_What you will do_. The lines to copy are those in the listing that hold the word "diode".

_Recorded information_.
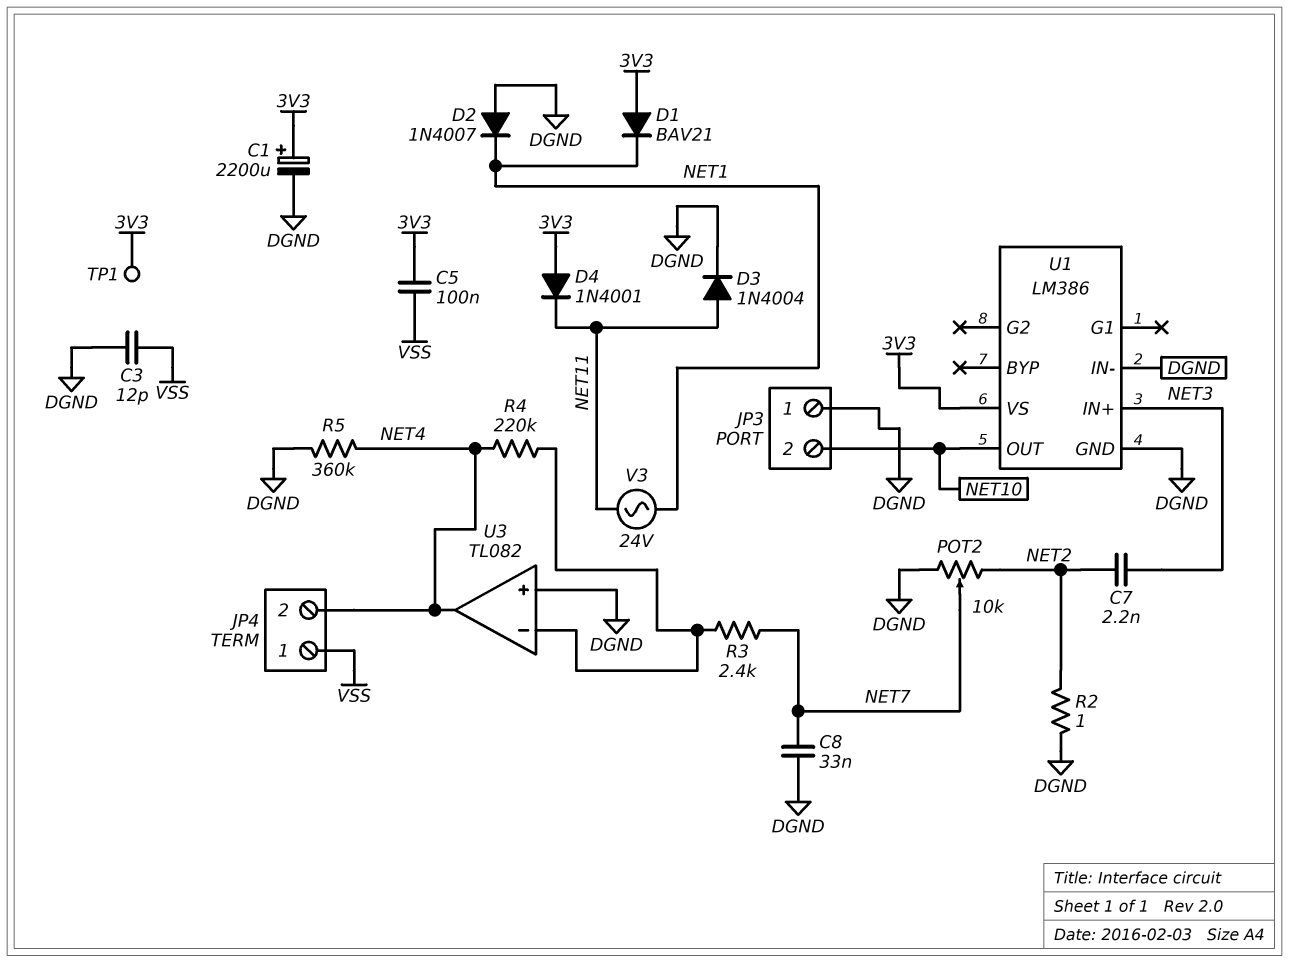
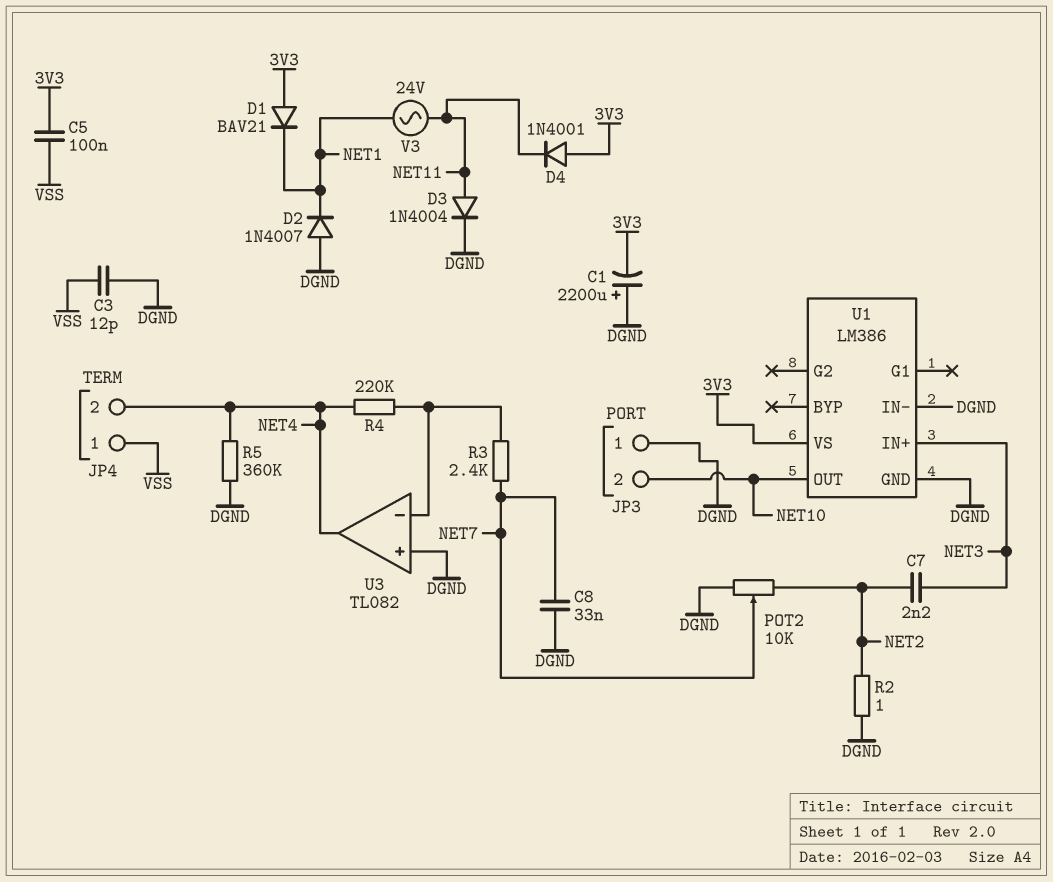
C1: 2200uF (plus 3V3, minus DGND) -> 2200uF (plus DGND, minus 3V3)
TP1: test point (3V3) -> none

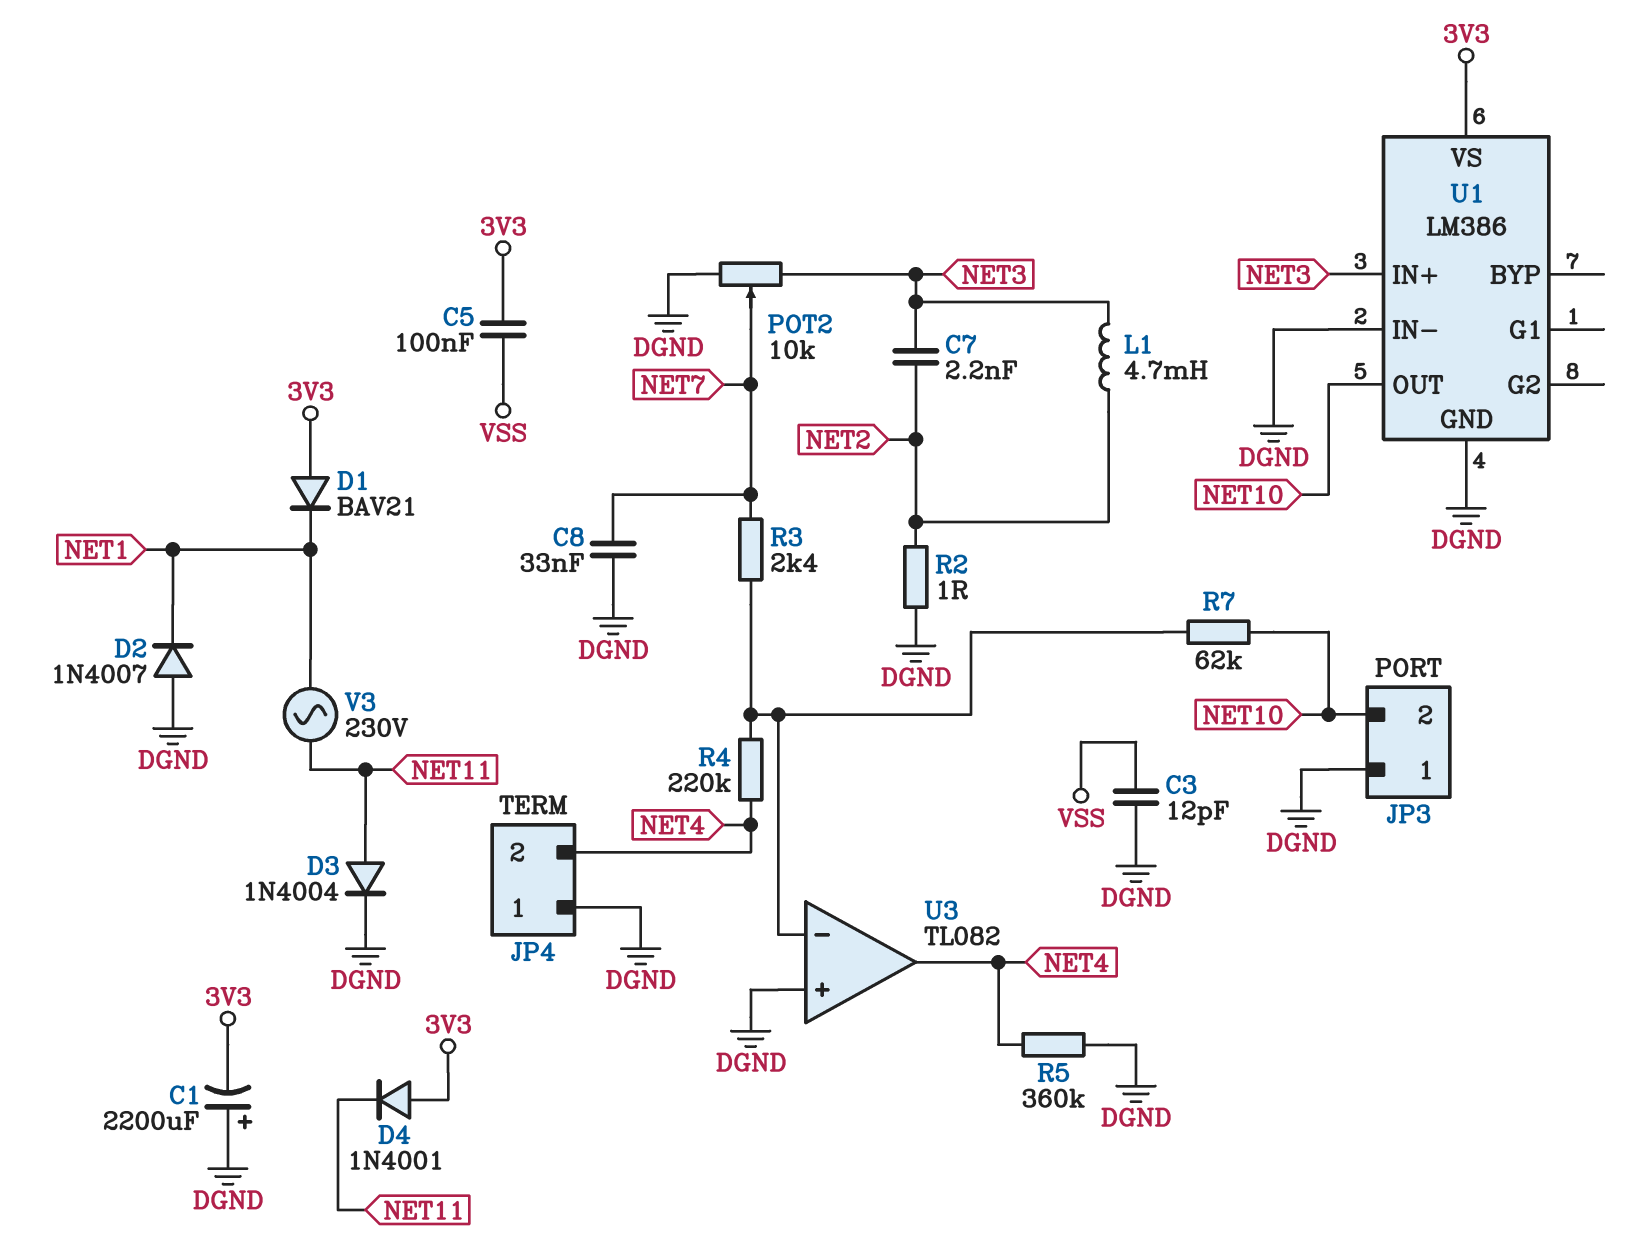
JP4 pin 1: VSS -> DGND
L1: none -> 4.7mH (NET2, NET3)
POT2: 10k (DGND, NET2, wiper NET7) -> 10k (DGND, NET3, wiper NET7)
R7: none -> 62k (NET10, U3/in-)
V3: AC 24V (NET1, NET11) -> AC 230V (NET1, NET11)

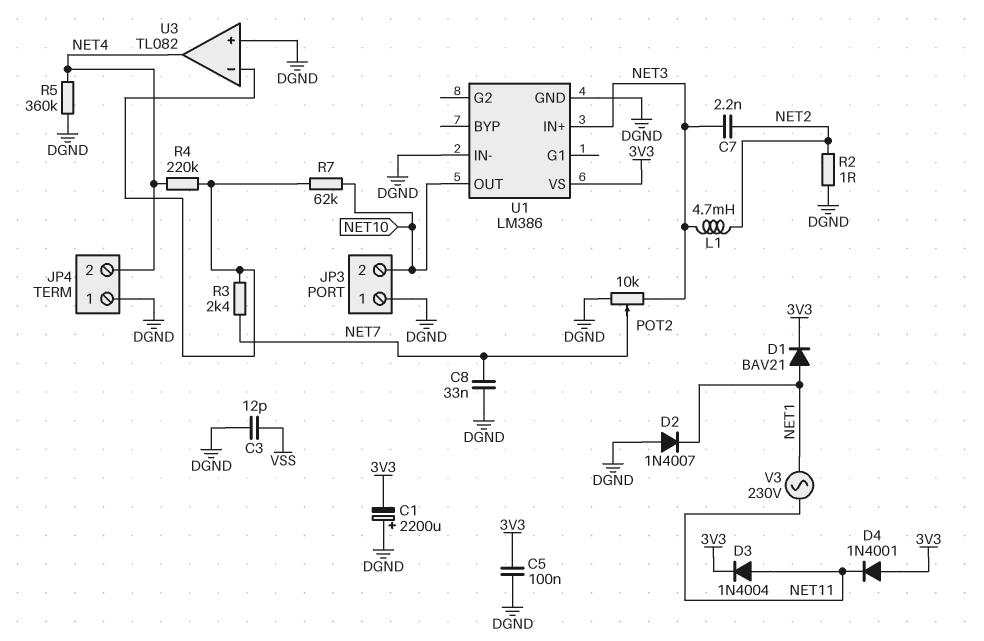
C5: 100nF (3V3, VSS) -> 100nF (3V3, DGND)
D1: diode BAV21 (A 3V3, K NET1) -> diode BAV21 (A NET1, K 3V3)
D3: diode 1N4004 (A NET11, K DGND) -> diode 1N4004 (A NET11, K 3V3)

_Exercise response_.
D1: diode BAV21 (A 3V3, K NET1) -> diode BAV21 (A NET1, K 3V3)
D3: diode 1N4004 (A NET11, K DGND) -> diode 1N4004 (A NET11, K 3V3)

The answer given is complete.